Stored records:
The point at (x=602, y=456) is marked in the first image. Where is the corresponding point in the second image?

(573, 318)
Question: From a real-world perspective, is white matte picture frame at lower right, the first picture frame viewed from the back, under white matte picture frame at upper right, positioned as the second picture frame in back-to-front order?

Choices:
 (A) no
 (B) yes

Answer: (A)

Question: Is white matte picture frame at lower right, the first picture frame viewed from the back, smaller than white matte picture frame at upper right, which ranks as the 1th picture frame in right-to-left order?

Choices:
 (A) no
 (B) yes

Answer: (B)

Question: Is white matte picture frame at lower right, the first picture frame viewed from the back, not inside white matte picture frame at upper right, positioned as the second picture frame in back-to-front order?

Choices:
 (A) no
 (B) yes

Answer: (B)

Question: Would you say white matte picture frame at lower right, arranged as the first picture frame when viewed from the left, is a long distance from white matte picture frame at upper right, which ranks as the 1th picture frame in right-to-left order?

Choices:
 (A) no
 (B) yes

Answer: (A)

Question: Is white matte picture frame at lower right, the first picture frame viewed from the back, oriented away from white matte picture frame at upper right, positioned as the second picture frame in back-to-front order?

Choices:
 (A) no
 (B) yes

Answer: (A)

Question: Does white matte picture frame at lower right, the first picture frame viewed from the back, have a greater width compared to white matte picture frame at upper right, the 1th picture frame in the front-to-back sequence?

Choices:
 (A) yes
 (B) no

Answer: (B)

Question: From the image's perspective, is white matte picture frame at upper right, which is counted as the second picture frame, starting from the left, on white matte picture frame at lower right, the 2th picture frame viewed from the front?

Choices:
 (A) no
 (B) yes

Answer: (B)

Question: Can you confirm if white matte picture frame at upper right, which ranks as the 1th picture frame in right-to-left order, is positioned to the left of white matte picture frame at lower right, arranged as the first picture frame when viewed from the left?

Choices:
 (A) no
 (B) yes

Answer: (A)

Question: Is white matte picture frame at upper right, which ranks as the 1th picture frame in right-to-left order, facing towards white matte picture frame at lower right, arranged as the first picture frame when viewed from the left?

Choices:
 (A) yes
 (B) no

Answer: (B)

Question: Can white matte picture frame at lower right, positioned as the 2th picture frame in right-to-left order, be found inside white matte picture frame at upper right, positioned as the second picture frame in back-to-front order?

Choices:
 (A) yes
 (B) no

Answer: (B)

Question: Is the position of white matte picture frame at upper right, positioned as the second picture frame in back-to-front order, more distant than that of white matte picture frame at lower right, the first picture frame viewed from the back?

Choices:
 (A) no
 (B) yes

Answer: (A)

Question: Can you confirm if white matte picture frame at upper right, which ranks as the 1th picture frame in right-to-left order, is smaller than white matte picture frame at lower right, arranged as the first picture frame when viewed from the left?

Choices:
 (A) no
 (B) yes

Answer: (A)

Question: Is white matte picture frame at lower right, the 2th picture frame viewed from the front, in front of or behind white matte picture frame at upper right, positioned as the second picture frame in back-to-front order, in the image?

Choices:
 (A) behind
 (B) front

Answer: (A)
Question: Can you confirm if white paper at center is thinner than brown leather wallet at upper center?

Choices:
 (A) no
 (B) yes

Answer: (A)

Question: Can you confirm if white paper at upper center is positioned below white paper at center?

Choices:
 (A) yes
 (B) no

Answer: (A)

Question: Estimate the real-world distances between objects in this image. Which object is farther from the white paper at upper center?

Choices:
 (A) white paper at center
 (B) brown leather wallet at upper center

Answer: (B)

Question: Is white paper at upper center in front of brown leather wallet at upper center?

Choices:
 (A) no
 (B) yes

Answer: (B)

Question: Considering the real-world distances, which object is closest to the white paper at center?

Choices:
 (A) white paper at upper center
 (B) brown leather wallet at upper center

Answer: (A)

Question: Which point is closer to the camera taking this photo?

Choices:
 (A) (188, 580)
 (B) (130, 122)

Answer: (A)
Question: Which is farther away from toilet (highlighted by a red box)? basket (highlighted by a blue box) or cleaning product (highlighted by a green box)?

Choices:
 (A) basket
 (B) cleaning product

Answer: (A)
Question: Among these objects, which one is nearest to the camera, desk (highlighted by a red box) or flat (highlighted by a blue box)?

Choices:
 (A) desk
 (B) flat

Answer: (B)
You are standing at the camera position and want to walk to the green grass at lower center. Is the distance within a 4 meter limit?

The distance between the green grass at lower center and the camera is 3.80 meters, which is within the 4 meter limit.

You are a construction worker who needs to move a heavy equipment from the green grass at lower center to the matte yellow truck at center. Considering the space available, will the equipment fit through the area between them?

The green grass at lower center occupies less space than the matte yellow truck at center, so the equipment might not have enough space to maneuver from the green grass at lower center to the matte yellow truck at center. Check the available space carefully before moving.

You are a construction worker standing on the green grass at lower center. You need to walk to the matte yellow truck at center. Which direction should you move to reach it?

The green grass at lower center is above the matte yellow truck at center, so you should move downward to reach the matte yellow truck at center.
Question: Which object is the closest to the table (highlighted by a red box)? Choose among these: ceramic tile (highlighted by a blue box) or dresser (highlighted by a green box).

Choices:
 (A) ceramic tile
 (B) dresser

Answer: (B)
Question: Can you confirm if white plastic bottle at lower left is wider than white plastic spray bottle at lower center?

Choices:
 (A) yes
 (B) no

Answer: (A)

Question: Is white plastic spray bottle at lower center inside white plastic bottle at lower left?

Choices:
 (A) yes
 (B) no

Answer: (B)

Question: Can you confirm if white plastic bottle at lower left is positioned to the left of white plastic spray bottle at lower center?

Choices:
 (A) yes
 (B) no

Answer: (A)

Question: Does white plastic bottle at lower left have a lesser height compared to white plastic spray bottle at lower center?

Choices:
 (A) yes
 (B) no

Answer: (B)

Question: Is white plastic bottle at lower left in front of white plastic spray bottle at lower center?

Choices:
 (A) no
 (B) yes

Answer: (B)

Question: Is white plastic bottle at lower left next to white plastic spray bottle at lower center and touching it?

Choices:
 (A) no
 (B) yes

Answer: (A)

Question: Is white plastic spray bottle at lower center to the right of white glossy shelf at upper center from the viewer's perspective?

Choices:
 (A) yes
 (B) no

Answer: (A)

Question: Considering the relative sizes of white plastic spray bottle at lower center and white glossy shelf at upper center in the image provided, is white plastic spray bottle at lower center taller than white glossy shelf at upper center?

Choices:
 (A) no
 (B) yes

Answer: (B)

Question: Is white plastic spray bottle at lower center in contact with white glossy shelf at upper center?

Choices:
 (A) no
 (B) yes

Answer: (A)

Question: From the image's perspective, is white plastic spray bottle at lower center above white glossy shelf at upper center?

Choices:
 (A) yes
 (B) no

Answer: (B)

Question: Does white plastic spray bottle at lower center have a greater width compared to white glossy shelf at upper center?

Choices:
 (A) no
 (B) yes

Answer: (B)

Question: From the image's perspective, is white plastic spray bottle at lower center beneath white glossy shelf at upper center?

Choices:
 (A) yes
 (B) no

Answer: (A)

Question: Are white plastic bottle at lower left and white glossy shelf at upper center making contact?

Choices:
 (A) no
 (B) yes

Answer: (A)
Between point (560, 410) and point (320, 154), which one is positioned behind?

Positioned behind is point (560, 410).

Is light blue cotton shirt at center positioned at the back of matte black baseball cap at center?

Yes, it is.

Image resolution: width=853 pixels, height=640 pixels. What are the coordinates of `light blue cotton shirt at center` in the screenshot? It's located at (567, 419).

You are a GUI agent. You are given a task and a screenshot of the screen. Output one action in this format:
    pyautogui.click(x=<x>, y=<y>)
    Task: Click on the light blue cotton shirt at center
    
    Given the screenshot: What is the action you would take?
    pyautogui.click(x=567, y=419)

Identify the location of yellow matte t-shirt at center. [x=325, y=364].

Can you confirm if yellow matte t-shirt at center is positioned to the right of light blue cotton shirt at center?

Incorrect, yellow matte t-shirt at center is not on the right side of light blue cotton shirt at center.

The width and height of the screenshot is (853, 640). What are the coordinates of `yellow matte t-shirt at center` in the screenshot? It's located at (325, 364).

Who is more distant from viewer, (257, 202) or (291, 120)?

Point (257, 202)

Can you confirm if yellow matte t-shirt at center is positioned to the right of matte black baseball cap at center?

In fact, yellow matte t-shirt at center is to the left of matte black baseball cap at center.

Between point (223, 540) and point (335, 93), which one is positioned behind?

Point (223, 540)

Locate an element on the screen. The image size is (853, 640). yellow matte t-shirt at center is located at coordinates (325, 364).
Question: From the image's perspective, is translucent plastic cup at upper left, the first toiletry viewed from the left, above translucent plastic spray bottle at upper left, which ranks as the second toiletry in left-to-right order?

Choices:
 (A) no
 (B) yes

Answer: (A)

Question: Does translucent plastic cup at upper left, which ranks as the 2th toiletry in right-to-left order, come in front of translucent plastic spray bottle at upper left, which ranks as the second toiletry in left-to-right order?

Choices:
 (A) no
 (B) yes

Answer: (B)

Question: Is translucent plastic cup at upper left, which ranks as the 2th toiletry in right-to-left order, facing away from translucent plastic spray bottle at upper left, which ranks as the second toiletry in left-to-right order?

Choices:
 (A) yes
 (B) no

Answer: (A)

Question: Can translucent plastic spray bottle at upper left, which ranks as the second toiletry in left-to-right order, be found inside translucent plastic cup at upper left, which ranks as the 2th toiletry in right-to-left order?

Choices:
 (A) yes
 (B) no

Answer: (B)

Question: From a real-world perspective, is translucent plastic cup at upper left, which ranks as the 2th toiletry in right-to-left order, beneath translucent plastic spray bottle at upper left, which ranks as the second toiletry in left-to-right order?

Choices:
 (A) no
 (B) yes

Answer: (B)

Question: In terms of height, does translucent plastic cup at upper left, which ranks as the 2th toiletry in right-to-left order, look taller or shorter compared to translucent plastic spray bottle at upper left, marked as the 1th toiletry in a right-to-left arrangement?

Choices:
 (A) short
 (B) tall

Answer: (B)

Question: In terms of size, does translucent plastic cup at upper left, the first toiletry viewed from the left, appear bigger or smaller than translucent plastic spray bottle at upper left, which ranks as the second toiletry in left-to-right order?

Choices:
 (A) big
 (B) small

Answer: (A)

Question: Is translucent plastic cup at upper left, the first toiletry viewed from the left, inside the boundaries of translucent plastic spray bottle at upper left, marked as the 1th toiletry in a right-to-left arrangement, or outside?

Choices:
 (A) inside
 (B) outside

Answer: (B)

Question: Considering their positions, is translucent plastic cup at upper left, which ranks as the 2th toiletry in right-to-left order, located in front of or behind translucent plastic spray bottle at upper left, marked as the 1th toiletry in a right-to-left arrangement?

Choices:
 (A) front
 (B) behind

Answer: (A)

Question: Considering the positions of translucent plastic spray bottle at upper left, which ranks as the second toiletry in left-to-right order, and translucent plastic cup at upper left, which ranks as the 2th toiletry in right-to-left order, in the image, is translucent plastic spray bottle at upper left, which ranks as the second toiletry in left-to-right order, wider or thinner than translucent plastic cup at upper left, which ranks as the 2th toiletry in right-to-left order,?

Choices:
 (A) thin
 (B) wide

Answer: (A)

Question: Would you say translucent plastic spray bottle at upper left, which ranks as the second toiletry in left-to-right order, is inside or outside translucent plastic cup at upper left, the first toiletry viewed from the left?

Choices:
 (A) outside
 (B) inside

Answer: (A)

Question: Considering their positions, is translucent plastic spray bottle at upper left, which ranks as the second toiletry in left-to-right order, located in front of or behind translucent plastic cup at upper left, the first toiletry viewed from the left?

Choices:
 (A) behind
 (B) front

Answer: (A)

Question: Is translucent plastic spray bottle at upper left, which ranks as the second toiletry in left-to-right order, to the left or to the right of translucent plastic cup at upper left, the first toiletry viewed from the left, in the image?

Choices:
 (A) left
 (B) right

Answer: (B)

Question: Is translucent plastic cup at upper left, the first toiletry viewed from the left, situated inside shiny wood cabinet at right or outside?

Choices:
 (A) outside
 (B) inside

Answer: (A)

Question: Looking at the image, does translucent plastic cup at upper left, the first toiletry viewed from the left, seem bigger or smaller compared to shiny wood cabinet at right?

Your assignment: Rewrite the rows from the start of the records through the line containing "Question: From a real-world perspective, is white", inclusive, replacing "image" with "view" and leaving everything else unchanged.

Task result:
The point at (x=602, y=456) is marked in the first view. Where is the corresponding point in the second view?

(573, 318)
Question: From a real-world perspective, is white matte picture frame at lower right, the first picture frame viewed from the back, under white matte picture frame at upper right, positioned as the second picture frame in back-to-front order?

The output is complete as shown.